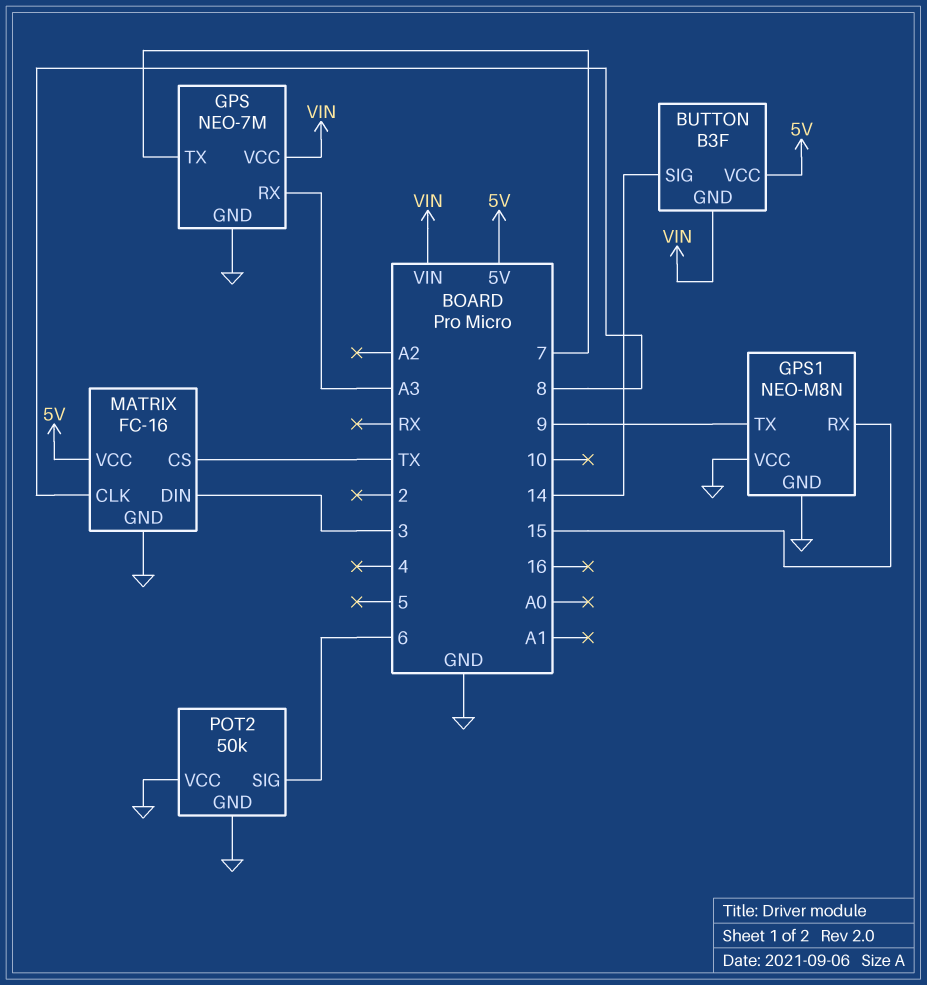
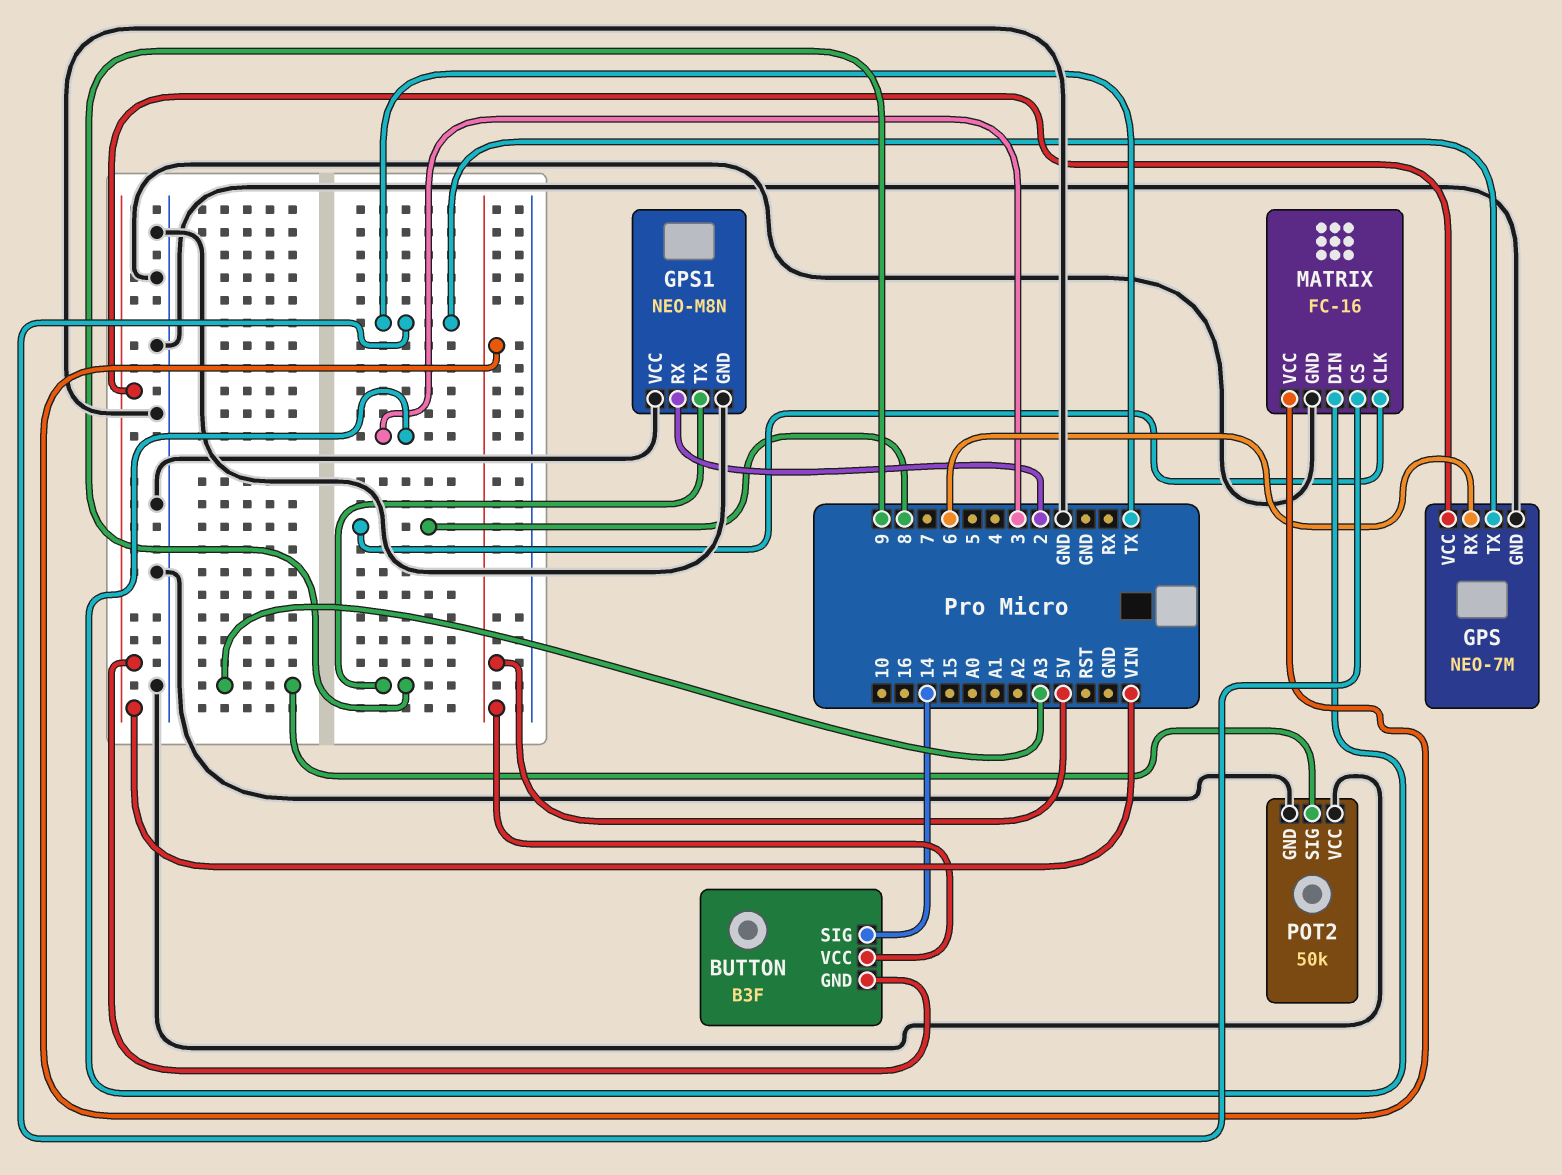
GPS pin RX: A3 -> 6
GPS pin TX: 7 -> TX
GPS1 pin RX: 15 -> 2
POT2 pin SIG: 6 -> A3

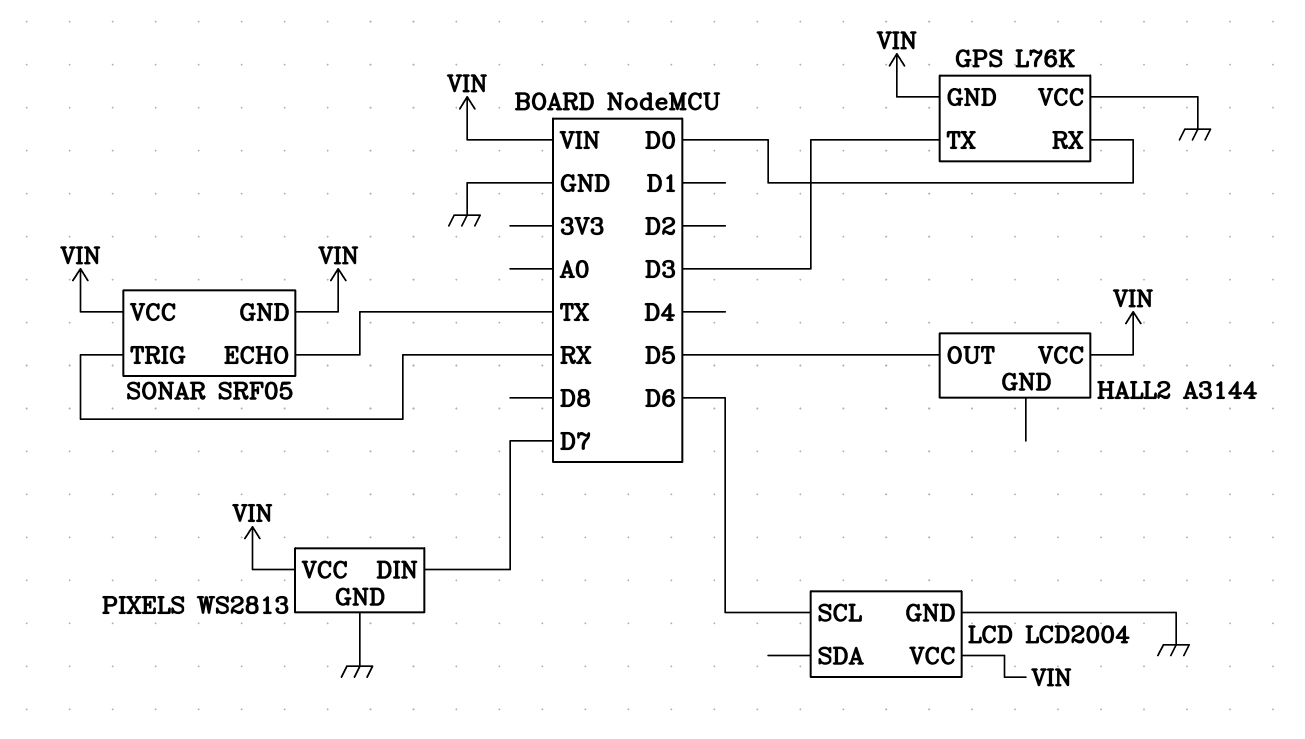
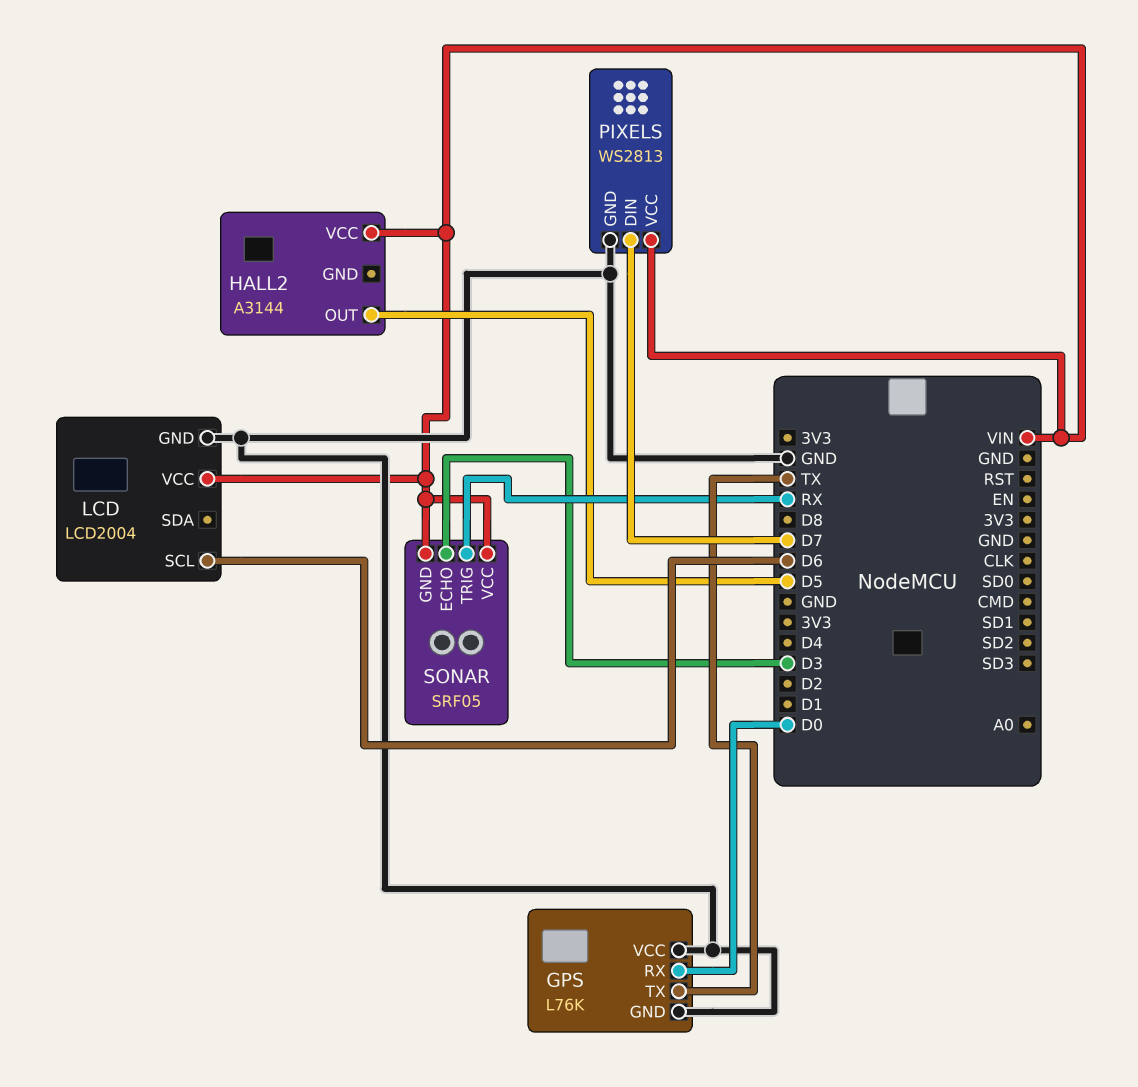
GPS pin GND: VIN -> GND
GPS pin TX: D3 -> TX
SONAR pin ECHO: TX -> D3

- EXERCISE BRIEF:
Without the pictures, repeat exactly the lines running from the line containing "GPS pin TX: 7 -> TX" through the end of the data, both ends included.

- ANSWER TO THIS PROBLEM:
GPS pin TX: 7 -> TX
GPS1 pin RX: 15 -> 2
POT2 pin SIG: 6 -> A3

GPS pin GND: VIN -> GND
GPS pin TX: D3 -> TX
SONAR pin ECHO: TX -> D3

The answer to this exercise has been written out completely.